* [What this task involves] What you return should match the data below exactly, line for line.
________
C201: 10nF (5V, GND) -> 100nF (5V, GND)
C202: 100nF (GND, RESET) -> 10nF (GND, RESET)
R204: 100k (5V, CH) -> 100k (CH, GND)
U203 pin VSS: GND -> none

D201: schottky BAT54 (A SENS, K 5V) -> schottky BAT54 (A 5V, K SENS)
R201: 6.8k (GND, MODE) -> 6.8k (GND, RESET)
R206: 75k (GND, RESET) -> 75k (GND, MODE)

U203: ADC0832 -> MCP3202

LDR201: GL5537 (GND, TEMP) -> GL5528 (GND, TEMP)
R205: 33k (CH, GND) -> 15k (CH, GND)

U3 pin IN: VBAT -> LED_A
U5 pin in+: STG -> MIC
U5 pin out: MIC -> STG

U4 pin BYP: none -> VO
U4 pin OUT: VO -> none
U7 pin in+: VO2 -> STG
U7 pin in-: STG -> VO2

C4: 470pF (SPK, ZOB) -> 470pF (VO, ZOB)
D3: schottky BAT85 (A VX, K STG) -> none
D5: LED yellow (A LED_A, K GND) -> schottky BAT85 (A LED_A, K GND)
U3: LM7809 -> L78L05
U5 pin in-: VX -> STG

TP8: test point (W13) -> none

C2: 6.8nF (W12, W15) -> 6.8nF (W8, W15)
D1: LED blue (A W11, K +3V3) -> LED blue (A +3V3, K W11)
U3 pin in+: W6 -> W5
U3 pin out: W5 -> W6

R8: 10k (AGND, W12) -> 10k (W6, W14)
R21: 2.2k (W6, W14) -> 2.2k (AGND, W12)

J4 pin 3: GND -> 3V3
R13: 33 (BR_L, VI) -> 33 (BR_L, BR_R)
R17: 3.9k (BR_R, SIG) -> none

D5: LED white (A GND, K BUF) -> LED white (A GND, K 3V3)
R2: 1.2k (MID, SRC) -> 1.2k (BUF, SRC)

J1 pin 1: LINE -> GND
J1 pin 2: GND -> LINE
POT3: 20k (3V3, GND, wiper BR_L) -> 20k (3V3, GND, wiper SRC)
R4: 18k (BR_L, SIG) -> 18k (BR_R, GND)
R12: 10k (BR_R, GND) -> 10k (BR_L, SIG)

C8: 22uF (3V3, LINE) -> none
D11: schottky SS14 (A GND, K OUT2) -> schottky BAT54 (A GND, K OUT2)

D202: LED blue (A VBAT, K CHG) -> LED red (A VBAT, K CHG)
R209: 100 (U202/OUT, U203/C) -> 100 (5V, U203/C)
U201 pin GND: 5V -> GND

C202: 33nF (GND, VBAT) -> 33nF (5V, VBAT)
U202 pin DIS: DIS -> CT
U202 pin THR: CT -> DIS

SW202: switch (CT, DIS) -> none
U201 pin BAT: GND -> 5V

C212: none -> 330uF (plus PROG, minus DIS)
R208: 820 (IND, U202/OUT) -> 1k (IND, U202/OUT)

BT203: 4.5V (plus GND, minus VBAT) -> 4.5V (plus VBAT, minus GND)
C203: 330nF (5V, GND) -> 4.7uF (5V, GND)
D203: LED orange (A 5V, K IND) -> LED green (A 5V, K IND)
________
* [Response]
C201: 10nF (5V, GND) -> 100nF (5V, GND)
C202: 100nF (GND, RESET) -> 10nF (GND, RESET)
R204: 100k (5V, CH) -> 100k (CH, GND)
U203 pin VSS: GND -> none

D201: schottky BAT54 (A SENS, K 5V) -> schottky BAT54 (A 5V, K SENS)
R201: 6.8k (GND, MODE) -> 6.8k (GND, RESET)
R206: 75k (GND, RESET) -> 75k (GND, MODE)

U203: ADC0832 -> MCP3202

LDR201: GL5537 (GND, TEMP) -> GL5528 (GND, TEMP)
R205: 33k (CH, GND) -> 15k (CH, GND)

U3 pin IN: VBAT -> LED_A
U5 pin in+: STG -> MIC
U5 pin out: MIC -> STG

U4 pin BYP: none -> VO
U4 pin OUT: VO -> none
U7 pin in+: VO2 -> STG
U7 pin in-: STG -> VO2

C4: 470pF (SPK, ZOB) -> 470pF (VO, ZOB)
D3: schottky BAT85 (A VX, K STG) -> none
D5: LED yellow (A LED_A, K GND) -> schottky BAT85 (A LED_A, K GND)
U3: LM7809 -> L78L05
U5 pin in-: VX -> STG

TP8: test point (W13) -> none

C2: 6.8nF (W12, W15) -> 6.8nF (W8, W15)
D1: LED blue (A W11, K +3V3) -> LED blue (A +3V3, K W11)
U3 pin in+: W6 -> W5
U3 pin out: W5 -> W6

R8: 10k (AGND, W12) -> 10k (W6, W14)
R21: 2.2k (W6, W14) -> 2.2k (AGND, W12)

J4 pin 3: GND -> 3V3
R13: 33 (BR_L, VI) -> 33 (BR_L, BR_R)
R17: 3.9k (BR_R, SIG) -> none

D5: LED white (A GND, K BUF) -> LED white (A GND, K 3V3)
R2: 1.2k (MID, SRC) -> 1.2k (BUF, SRC)

J1 pin 1: LINE -> GND
J1 pin 2: GND -> LINE
POT3: 20k (3V3, GND, wiper BR_L) -> 20k (3V3, GND, wiper SRC)
R4: 18k (BR_L, SIG) -> 18k (BR_R, GND)
R12: 10k (BR_R, GND) -> 10k (BR_L, SIG)

C8: 22uF (3V3, LINE) -> none
D11: schottky SS14 (A GND, K OUT2) -> schottky BAT54 (A GND, K OUT2)

D202: LED blue (A VBAT, K CHG) -> LED red (A VBAT, K CHG)
R209: 100 (U202/OUT, U203/C) -> 100 (5V, U203/C)
U201 pin GND: 5V -> GND

C202: 33nF (GND, VBAT) -> 33nF (5V, VBAT)
U202 pin DIS: DIS -> CT
U202 pin THR: CT -> DIS

SW202: switch (CT, DIS) -> none
U201 pin BAT: GND -> 5V

C212: none -> 330uF (plus PROG, minus DIS)
R208: 820 (IND, U202/OUT) -> 1k (IND, U202/OUT)

BT203: 4.5V (plus GND, minus VBAT) -> 4.5V (plus VBAT, minus GND)
C203: 330nF (5V, GND) -> 4.7uF (5V, GND)
D203: LED orange (A 5V, K IND) -> LED green (A 5V, K IND)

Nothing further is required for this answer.